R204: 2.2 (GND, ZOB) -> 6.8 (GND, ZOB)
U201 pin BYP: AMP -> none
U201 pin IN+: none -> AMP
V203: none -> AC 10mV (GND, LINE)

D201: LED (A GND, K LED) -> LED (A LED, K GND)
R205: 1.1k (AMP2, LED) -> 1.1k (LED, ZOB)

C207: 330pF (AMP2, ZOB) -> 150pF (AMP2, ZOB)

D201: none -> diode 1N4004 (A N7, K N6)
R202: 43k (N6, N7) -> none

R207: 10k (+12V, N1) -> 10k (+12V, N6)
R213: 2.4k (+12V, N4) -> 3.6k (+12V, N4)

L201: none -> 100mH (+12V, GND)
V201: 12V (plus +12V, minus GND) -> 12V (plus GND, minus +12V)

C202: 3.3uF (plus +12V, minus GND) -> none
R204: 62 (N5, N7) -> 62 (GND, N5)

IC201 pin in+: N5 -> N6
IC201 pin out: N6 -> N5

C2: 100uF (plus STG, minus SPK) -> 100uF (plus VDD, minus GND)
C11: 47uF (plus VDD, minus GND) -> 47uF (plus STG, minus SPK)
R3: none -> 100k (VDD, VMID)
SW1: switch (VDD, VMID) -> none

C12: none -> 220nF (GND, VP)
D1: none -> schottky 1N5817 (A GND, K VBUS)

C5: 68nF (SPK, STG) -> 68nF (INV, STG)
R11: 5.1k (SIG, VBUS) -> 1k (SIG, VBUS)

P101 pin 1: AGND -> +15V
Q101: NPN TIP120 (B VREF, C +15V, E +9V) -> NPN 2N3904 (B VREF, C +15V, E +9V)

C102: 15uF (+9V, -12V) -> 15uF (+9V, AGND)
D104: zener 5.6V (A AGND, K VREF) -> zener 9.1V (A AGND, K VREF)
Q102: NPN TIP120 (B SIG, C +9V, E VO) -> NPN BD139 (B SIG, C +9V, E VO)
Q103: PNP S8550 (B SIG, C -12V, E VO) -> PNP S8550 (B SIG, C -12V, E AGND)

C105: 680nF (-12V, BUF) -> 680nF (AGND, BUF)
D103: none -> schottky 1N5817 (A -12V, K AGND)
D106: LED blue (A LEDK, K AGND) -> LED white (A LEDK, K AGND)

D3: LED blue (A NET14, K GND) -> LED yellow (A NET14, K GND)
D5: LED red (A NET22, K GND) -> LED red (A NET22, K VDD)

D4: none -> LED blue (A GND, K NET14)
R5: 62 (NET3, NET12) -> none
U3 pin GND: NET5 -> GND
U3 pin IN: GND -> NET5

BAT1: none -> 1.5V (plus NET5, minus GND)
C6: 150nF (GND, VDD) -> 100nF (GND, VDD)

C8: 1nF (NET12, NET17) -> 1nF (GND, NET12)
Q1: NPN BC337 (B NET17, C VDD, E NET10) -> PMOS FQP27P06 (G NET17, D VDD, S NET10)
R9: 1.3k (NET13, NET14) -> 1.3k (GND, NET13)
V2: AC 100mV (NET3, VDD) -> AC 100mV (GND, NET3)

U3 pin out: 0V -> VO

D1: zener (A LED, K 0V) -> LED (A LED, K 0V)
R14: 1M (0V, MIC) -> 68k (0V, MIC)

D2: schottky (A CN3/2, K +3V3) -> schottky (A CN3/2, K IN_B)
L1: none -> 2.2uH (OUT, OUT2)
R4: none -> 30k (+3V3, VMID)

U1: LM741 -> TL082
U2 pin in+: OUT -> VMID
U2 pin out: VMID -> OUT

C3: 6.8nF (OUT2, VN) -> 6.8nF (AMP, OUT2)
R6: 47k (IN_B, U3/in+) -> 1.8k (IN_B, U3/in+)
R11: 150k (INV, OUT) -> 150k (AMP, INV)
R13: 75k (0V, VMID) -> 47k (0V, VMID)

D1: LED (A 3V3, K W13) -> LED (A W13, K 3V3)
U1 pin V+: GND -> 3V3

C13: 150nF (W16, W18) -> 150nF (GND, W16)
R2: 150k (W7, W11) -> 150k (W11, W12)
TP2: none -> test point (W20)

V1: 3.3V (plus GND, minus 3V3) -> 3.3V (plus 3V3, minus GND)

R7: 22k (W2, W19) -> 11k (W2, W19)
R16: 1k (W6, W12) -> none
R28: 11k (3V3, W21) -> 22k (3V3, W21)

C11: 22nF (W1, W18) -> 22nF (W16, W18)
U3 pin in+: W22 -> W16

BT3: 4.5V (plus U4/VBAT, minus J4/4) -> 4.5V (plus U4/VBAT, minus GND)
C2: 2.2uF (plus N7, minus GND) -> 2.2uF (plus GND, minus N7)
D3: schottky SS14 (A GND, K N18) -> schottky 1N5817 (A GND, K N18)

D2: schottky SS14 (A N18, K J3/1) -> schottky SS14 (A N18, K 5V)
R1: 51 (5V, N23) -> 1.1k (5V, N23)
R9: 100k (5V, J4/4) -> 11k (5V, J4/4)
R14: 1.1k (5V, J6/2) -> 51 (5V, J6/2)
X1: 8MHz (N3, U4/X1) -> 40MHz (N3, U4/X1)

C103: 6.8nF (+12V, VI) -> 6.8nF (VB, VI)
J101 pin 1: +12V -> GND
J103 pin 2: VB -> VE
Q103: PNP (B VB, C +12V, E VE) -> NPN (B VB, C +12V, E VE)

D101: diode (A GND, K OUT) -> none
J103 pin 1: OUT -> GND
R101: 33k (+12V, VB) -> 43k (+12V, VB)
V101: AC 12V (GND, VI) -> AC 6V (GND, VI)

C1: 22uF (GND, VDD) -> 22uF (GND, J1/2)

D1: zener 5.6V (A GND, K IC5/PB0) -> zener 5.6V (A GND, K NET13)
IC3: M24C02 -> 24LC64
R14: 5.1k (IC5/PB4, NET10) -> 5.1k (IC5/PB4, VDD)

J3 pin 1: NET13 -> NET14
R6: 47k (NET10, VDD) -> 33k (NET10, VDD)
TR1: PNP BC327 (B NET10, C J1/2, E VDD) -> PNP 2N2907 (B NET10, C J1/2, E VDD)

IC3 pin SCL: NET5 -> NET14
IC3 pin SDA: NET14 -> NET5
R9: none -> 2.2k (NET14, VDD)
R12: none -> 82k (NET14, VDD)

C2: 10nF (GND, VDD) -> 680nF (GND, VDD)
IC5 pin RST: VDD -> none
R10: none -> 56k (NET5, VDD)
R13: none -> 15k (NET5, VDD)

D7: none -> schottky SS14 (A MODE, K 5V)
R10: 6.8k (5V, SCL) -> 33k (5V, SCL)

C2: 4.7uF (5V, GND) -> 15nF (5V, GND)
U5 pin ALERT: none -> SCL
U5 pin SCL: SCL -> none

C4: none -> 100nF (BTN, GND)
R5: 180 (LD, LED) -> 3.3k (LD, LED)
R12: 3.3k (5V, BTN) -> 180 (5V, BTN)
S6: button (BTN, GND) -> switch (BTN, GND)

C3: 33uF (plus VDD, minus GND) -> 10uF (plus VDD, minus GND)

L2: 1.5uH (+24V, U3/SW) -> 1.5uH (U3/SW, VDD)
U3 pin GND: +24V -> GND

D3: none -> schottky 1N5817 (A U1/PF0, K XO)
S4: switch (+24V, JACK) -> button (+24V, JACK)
########################################
PROBLEM REQUIREMENTS: Write the complete data out, exactly as above.

EXERCISE SOLUTION:
R204: 2.2 (GND, ZOB) -> 6.8 (GND, ZOB)
U201 pin BYP: AMP -> none
U201 pin IN+: none -> AMP
V203: none -> AC 10mV (GND, LINE)

D201: LED (A GND, K LED) -> LED (A LED, K GND)
R205: 1.1k (AMP2, LED) -> 1.1k (LED, ZOB)

C207: 330pF (AMP2, ZOB) -> 150pF (AMP2, ZOB)

D201: none -> diode 1N4004 (A N7, K N6)
R202: 43k (N6, N7) -> none

R207: 10k (+12V, N1) -> 10k (+12V, N6)
R213: 2.4k (+12V, N4) -> 3.6k (+12V, N4)

L201: none -> 100mH (+12V, GND)
V201: 12V (plus +12V, minus GND) -> 12V (plus GND, minus +12V)

C202: 3.3uF (plus +12V, minus GND) -> none
R204: 62 (N5, N7) -> 62 (GND, N5)

IC201 pin in+: N5 -> N6
IC201 pin out: N6 -> N5

C2: 100uF (plus STG, minus SPK) -> 100uF (plus VDD, minus GND)
C11: 47uF (plus VDD, minus GND) -> 47uF (plus STG, minus SPK)
R3: none -> 100k (VDD, VMID)
SW1: switch (VDD, VMID) -> none

C12: none -> 220nF (GND, VP)
D1: none -> schottky 1N5817 (A GND, K VBUS)

C5: 68nF (SPK, STG) -> 68nF (INV, STG)
R11: 5.1k (SIG, VBUS) -> 1k (SIG, VBUS)

P101 pin 1: AGND -> +15V
Q101: NPN TIP120 (B VREF, C +15V, E +9V) -> NPN 2N3904 (B VREF, C +15V, E +9V)

C102: 15uF (+9V, -12V) -> 15uF (+9V, AGND)
D104: zener 5.6V (A AGND, K VREF) -> zener 9.1V (A AGND, K VREF)
Q102: NPN TIP120 (B SIG, C +9V, E VO) -> NPN BD139 (B SIG, C +9V, E VO)
Q103: PNP S8550 (B SIG, C -12V, E VO) -> PNP S8550 (B SIG, C -12V, E AGND)

C105: 680nF (-12V, BUF) -> 680nF (AGND, BUF)
D103: none -> schottky 1N5817 (A -12V, K AGND)
D106: LED blue (A LEDK, K AGND) -> LED white (A LEDK, K AGND)

D3: LED blue (A NET14, K GND) -> LED yellow (A NET14, K GND)
D5: LED red (A NET22, K GND) -> LED red (A NET22, K VDD)

D4: none -> LED blue (A GND, K NET14)
R5: 62 (NET3, NET12) -> none
U3 pin GND: NET5 -> GND
U3 pin IN: GND -> NET5

BAT1: none -> 1.5V (plus NET5, minus GND)
C6: 150nF (GND, VDD) -> 100nF (GND, VDD)

C8: 1nF (NET12, NET17) -> 1nF (GND, NET12)
Q1: NPN BC337 (B NET17, C VDD, E NET10) -> PMOS FQP27P06 (G NET17, D VDD, S NET10)
R9: 1.3k (NET13, NET14) -> 1.3k (GND, NET13)
V2: AC 100mV (NET3, VDD) -> AC 100mV (GND, NET3)

U3 pin out: 0V -> VO

D1: zener (A LED, K 0V) -> LED (A LED, K 0V)
R14: 1M (0V, MIC) -> 68k (0V, MIC)

D2: schottky (A CN3/2, K +3V3) -> schottky (A CN3/2, K IN_B)
L1: none -> 2.2uH (OUT, OUT2)
R4: none -> 30k (+3V3, VMID)

U1: LM741 -> TL082
U2 pin in+: OUT -> VMID
U2 pin out: VMID -> OUT

C3: 6.8nF (OUT2, VN) -> 6.8nF (AMP, OUT2)
R6: 47k (IN_B, U3/in+) -> 1.8k (IN_B, U3/in+)
R11: 150k (INV, OUT) -> 150k (AMP, INV)
R13: 75k (0V, VMID) -> 47k (0V, VMID)

D1: LED (A 3V3, K W13) -> LED (A W13, K 3V3)
U1 pin V+: GND -> 3V3

C13: 150nF (W16, W18) -> 150nF (GND, W16)
R2: 150k (W7, W11) -> 150k (W11, W12)
TP2: none -> test point (W20)

V1: 3.3V (plus GND, minus 3V3) -> 3.3V (plus 3V3, minus GND)

R7: 22k (W2, W19) -> 11k (W2, W19)
R16: 1k (W6, W12) -> none
R28: 11k (3V3, W21) -> 22k (3V3, W21)

C11: 22nF (W1, W18) -> 22nF (W16, W18)
U3 pin in+: W22 -> W16

BT3: 4.5V (plus U4/VBAT, minus J4/4) -> 4.5V (plus U4/VBAT, minus GND)
C2: 2.2uF (plus N7, minus GND) -> 2.2uF (plus GND, minus N7)
D3: schottky SS14 (A GND, K N18) -> schottky 1N5817 (A GND, K N18)

D2: schottky SS14 (A N18, K J3/1) -> schottky SS14 (A N18, K 5V)
R1: 51 (5V, N23) -> 1.1k (5V, N23)
R9: 100k (5V, J4/4) -> 11k (5V, J4/4)
R14: 1.1k (5V, J6/2) -> 51 (5V, J6/2)
X1: 8MHz (N3, U4/X1) -> 40MHz (N3, U4/X1)

C103: 6.8nF (+12V, VI) -> 6.8nF (VB, VI)
J101 pin 1: +12V -> GND
J103 pin 2: VB -> VE
Q103: PNP (B VB, C +12V, E VE) -> NPN (B VB, C +12V, E VE)

D101: diode (A GND, K OUT) -> none
J103 pin 1: OUT -> GND
R101: 33k (+12V, VB) -> 43k (+12V, VB)
V101: AC 12V (GND, VI) -> AC 6V (GND, VI)

C1: 22uF (GND, VDD) -> 22uF (GND, J1/2)

D1: zener 5.6V (A GND, K IC5/PB0) -> zener 5.6V (A GND, K NET13)
IC3: M24C02 -> 24LC64
R14: 5.1k (IC5/PB4, NET10) -> 5.1k (IC5/PB4, VDD)

J3 pin 1: NET13 -> NET14
R6: 47k (NET10, VDD) -> 33k (NET10, VDD)
TR1: PNP BC327 (B NET10, C J1/2, E VDD) -> PNP 2N2907 (B NET10, C J1/2, E VDD)

IC3 pin SCL: NET5 -> NET14
IC3 pin SDA: NET14 -> NET5
R9: none -> 2.2k (NET14, VDD)
R12: none -> 82k (NET14, VDD)

C2: 10nF (GND, VDD) -> 680nF (GND, VDD)
IC5 pin RST: VDD -> none
R10: none -> 56k (NET5, VDD)
R13: none -> 15k (NET5, VDD)

D7: none -> schottky SS14 (A MODE, K 5V)
R10: 6.8k (5V, SCL) -> 33k (5V, SCL)

C2: 4.7uF (5V, GND) -> 15nF (5V, GND)
U5 pin ALERT: none -> SCL
U5 pin SCL: SCL -> none

C4: none -> 100nF (BTN, GND)
R5: 180 (LD, LED) -> 3.3k (LD, LED)
R12: 3.3k (5V, BTN) -> 180 (5V, BTN)
S6: button (BTN, GND) -> switch (BTN, GND)

C3: 33uF (plus VDD, minus GND) -> 10uF (plus VDD, minus GND)

L2: 1.5uH (+24V, U3/SW) -> 1.5uH (U3/SW, VDD)
U3 pin GND: +24V -> GND

D3: none -> schottky 1N5817 (A U1/PF0, K XO)
S4: switch (+24V, JACK) -> button (+24V, JACK)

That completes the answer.